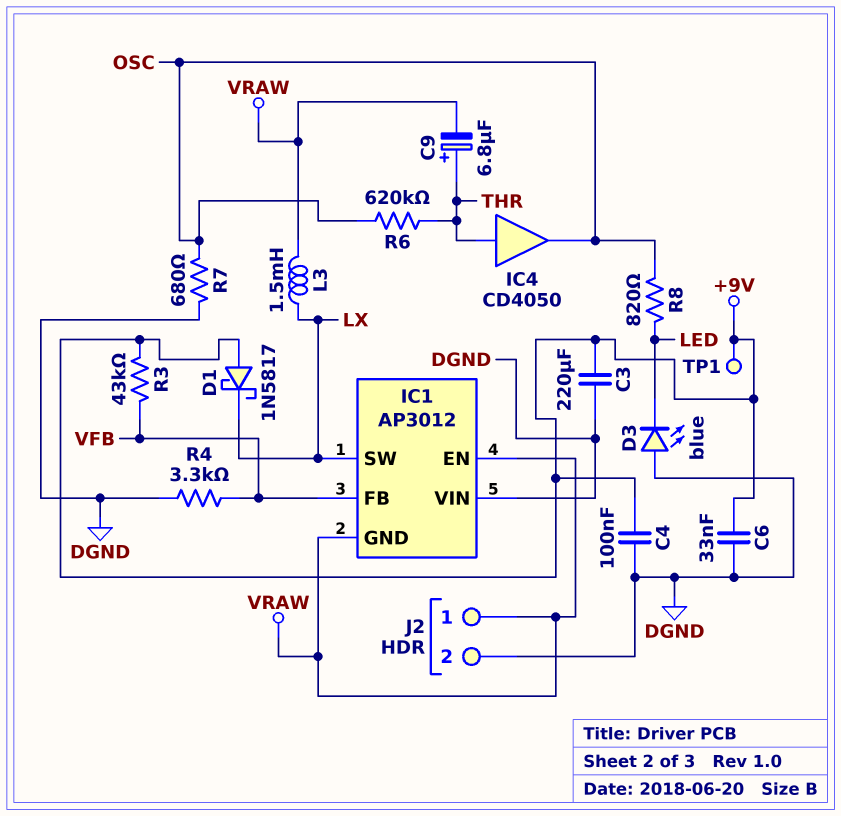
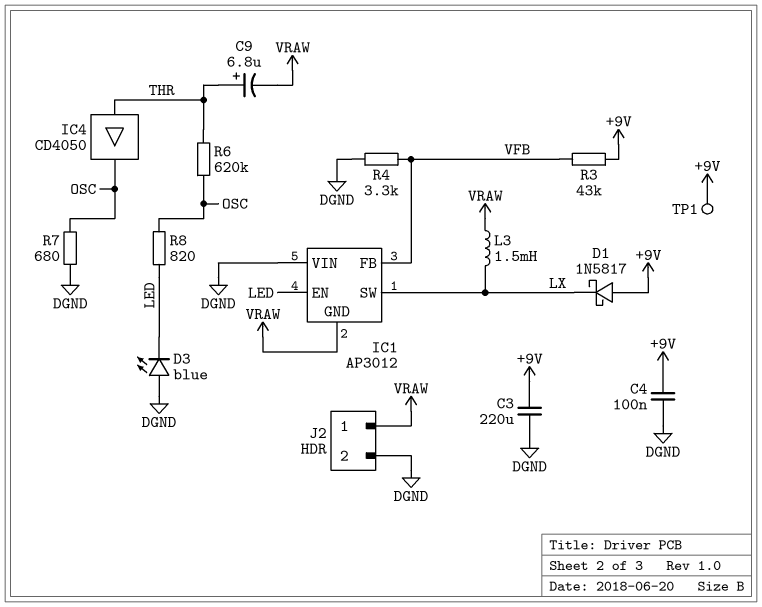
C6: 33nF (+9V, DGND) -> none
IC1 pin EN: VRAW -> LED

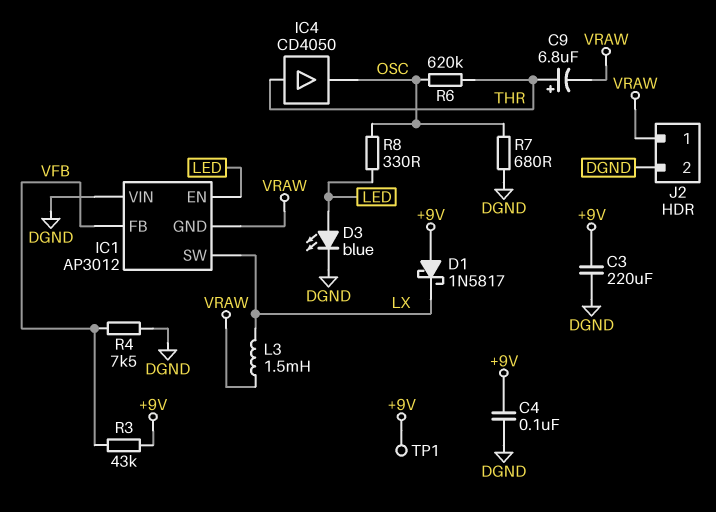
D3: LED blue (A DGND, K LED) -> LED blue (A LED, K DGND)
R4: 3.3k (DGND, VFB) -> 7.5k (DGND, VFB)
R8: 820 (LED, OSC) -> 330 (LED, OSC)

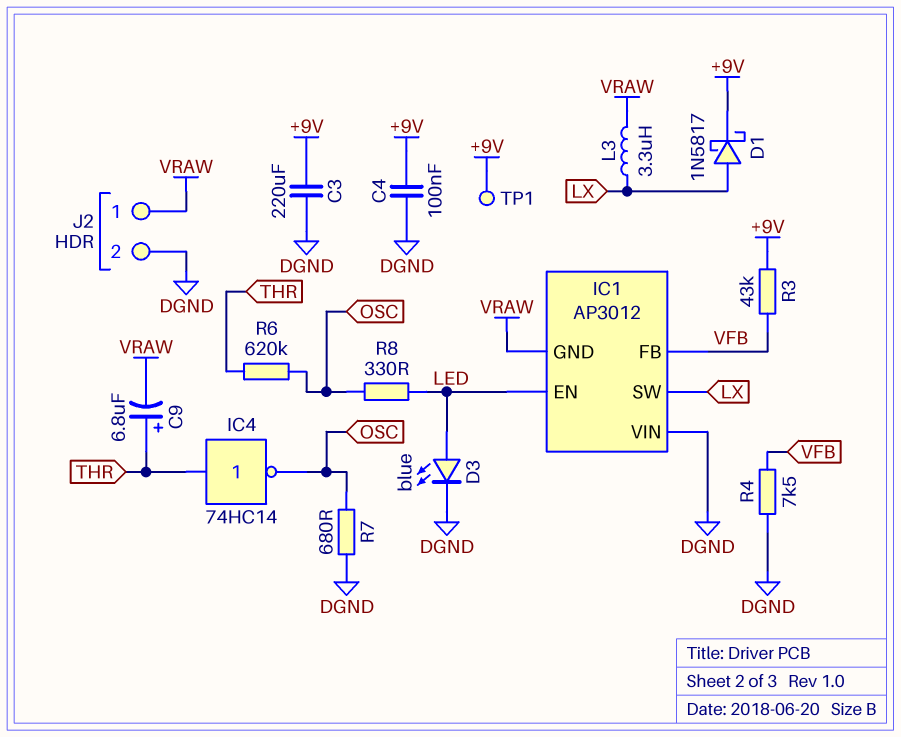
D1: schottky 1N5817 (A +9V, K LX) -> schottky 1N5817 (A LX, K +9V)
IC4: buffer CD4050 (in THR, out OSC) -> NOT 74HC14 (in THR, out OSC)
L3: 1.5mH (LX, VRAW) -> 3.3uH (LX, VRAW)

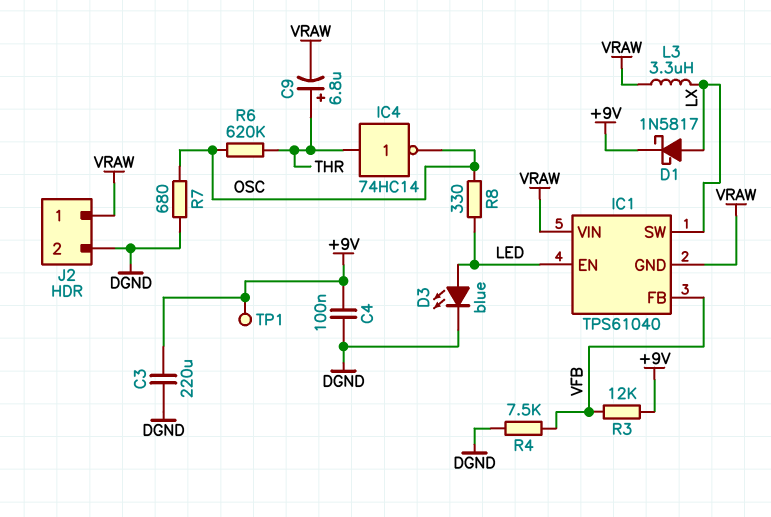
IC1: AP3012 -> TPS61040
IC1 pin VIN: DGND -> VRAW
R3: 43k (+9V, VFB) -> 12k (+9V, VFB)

...

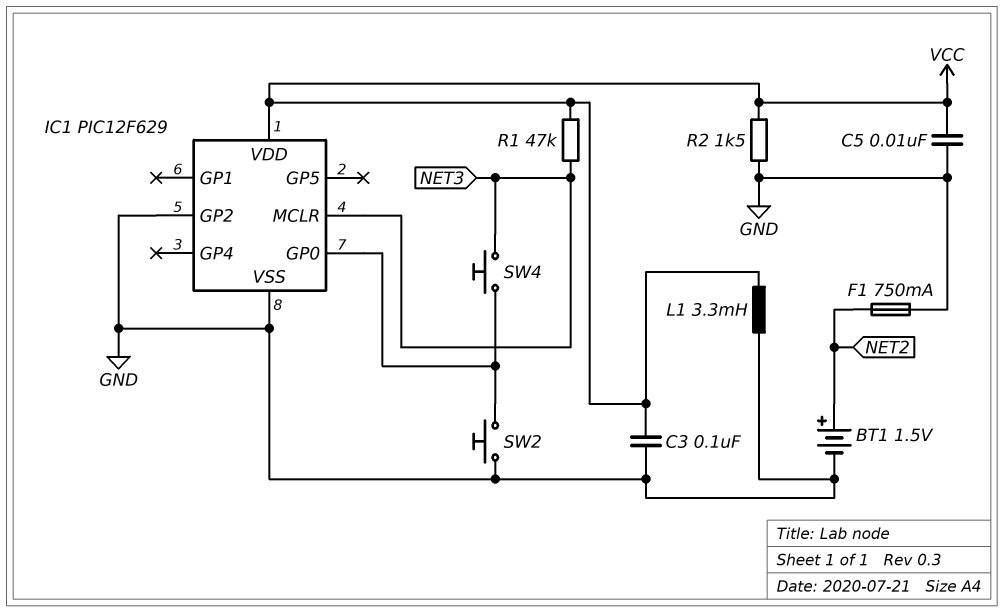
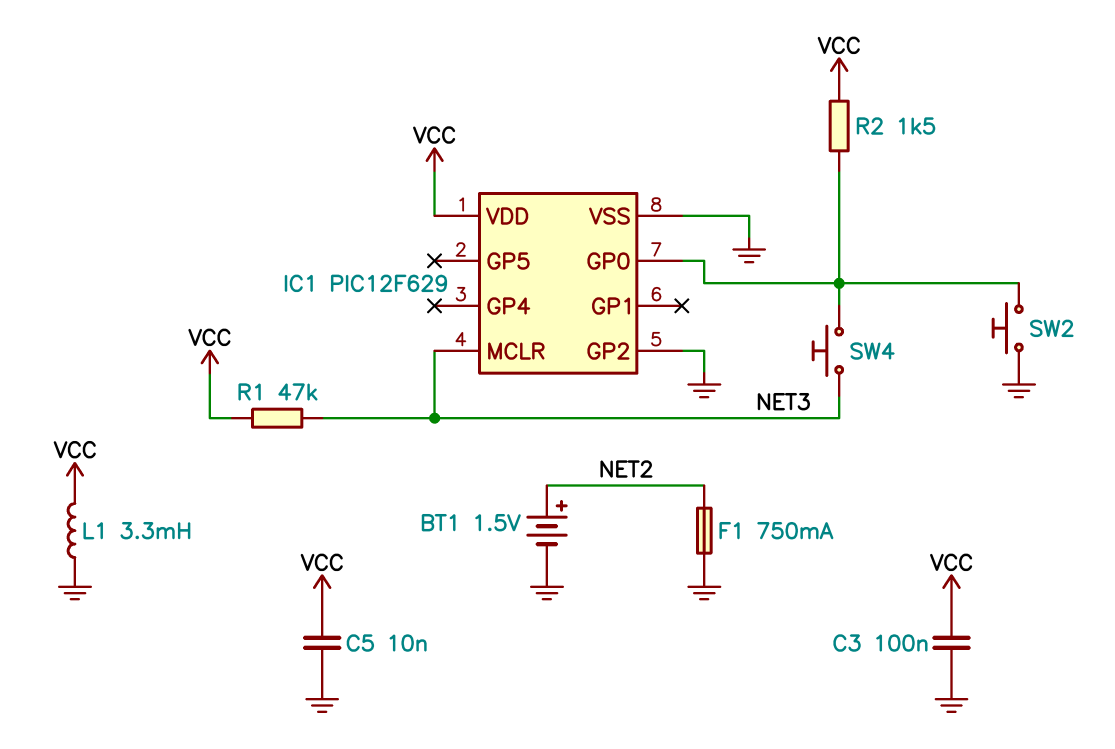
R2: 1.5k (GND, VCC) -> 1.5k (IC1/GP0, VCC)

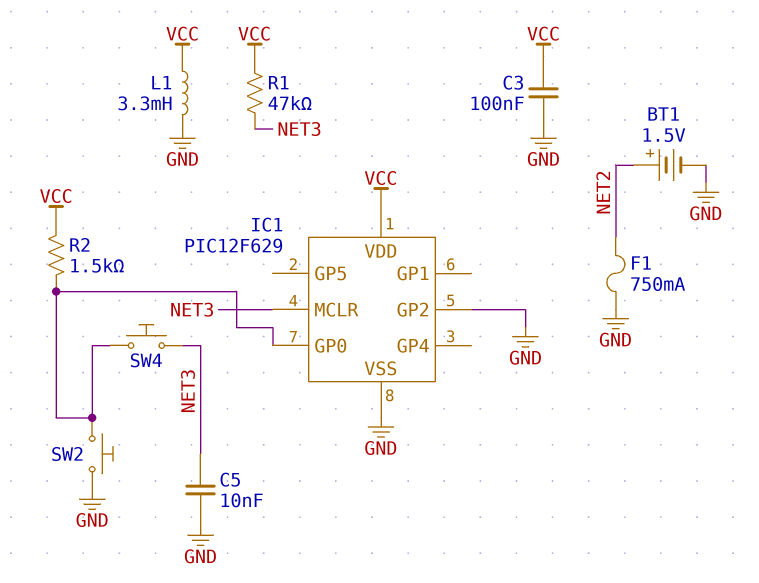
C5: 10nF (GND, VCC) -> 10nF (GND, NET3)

The problem: Please copy out from the data above, without any picture, exactly the lines running from the one that holds "IC4: buffer CD4050" through the one that holds "R3: 43k (+9V, VFB) -> 12k (+9V, VFB)", and nothing beyond them.

Solution to the problem:
IC4: buffer CD4050 (in THR, out OSC) -> NOT 74HC14 (in THR, out OSC)
L3: 1.5mH (LX, VRAW) -> 3.3uH (LX, VRAW)

IC1: AP3012 -> TPS61040
IC1 pin VIN: DGND -> VRAW
R3: 43k (+9V, VFB) -> 12k (+9V, VFB)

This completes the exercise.